Could you write out every record below exactly, leaving the pictures out?

+ + + +

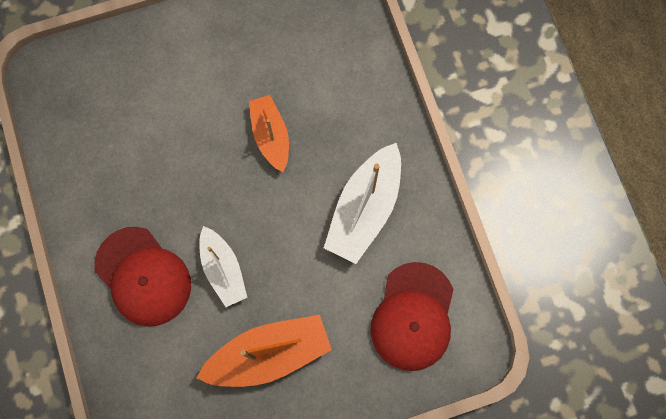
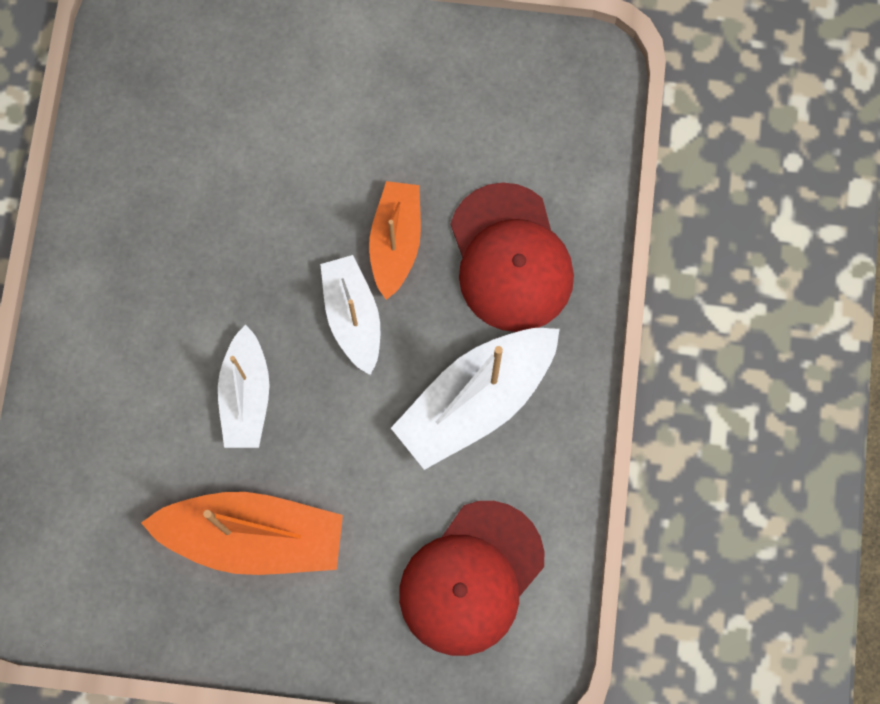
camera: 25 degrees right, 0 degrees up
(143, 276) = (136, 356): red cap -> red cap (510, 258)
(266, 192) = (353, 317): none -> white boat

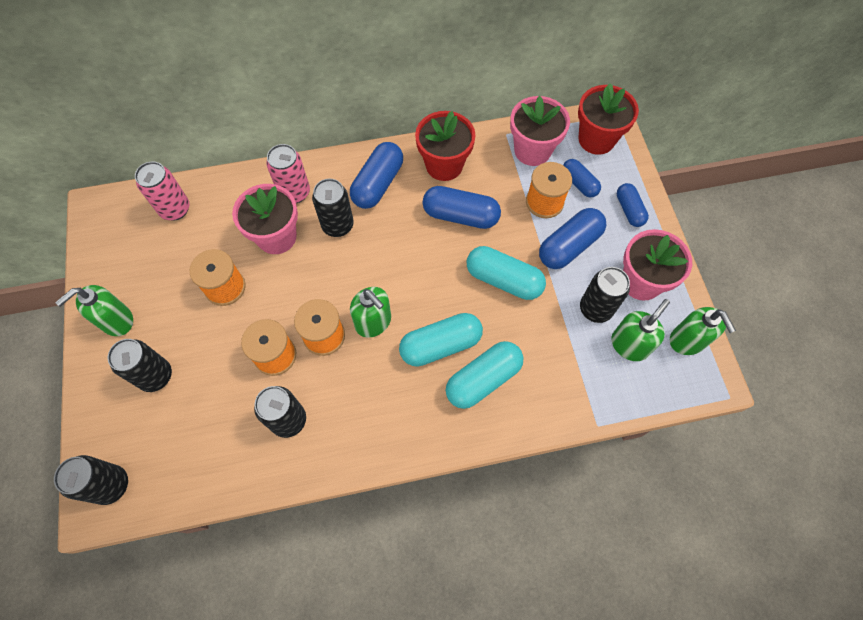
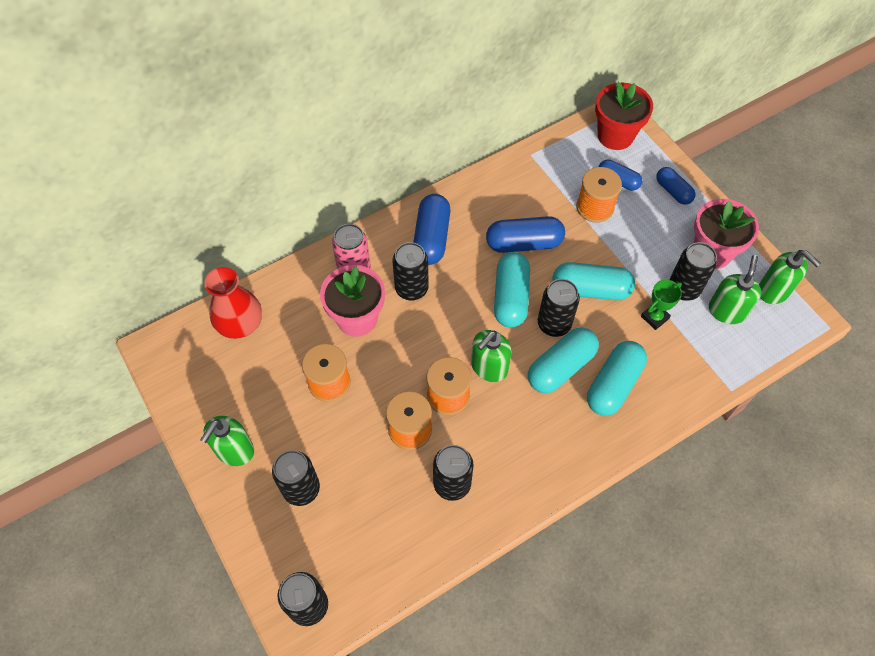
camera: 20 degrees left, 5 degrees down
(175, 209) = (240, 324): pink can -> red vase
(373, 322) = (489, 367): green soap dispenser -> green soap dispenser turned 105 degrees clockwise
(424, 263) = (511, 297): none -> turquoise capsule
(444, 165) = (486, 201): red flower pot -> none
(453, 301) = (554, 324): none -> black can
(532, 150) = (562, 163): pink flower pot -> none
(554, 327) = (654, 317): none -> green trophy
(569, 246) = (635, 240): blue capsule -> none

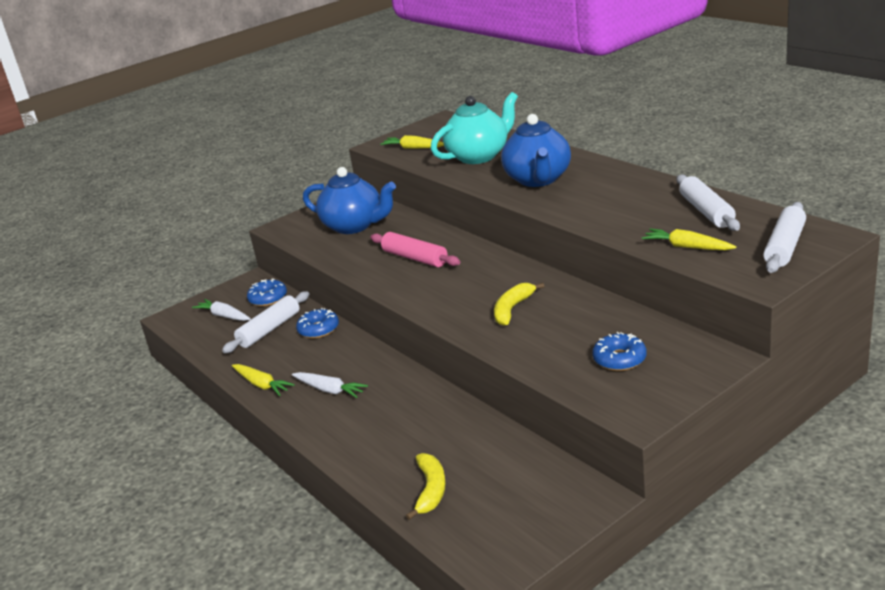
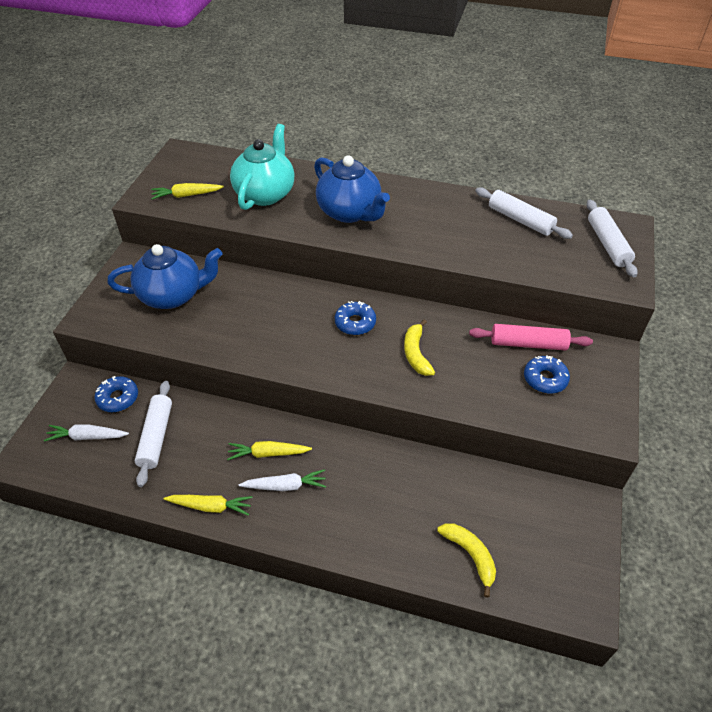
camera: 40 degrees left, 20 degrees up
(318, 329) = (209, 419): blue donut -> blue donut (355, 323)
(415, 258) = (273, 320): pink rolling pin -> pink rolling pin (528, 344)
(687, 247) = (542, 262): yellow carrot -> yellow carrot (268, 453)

+ + + +

#### [Solution]
camera: 25 degrees right, 0 degrees up
(143, 276) = (136, 356): red cap -> red cap (510, 258)
(266, 192) = (353, 317): none -> white boat

camera: 20 degrees left, 5 degrees down
(175, 209) = (240, 324): pink can -> red vase
(373, 322) = (489, 367): green soap dispenser -> green soap dispenser turned 105 degrees clockwise
(424, 263) = (511, 297): none -> turquoise capsule
(444, 165) = (486, 201): red flower pot -> none
(453, 301) = (554, 324): none -> black can
(532, 150) = (562, 163): pink flower pot -> none
(554, 327) = (654, 317): none -> green trophy
(569, 246) = (635, 240): blue capsule -> none

camera: 40 degrees left, 20 degrees up
(318, 329) = (209, 419): blue donut -> blue donut (355, 323)
(415, 258) = (273, 320): pink rolling pin -> pink rolling pin (528, 344)
(687, 247) = (542, 262): yellow carrot -> yellow carrot (268, 453)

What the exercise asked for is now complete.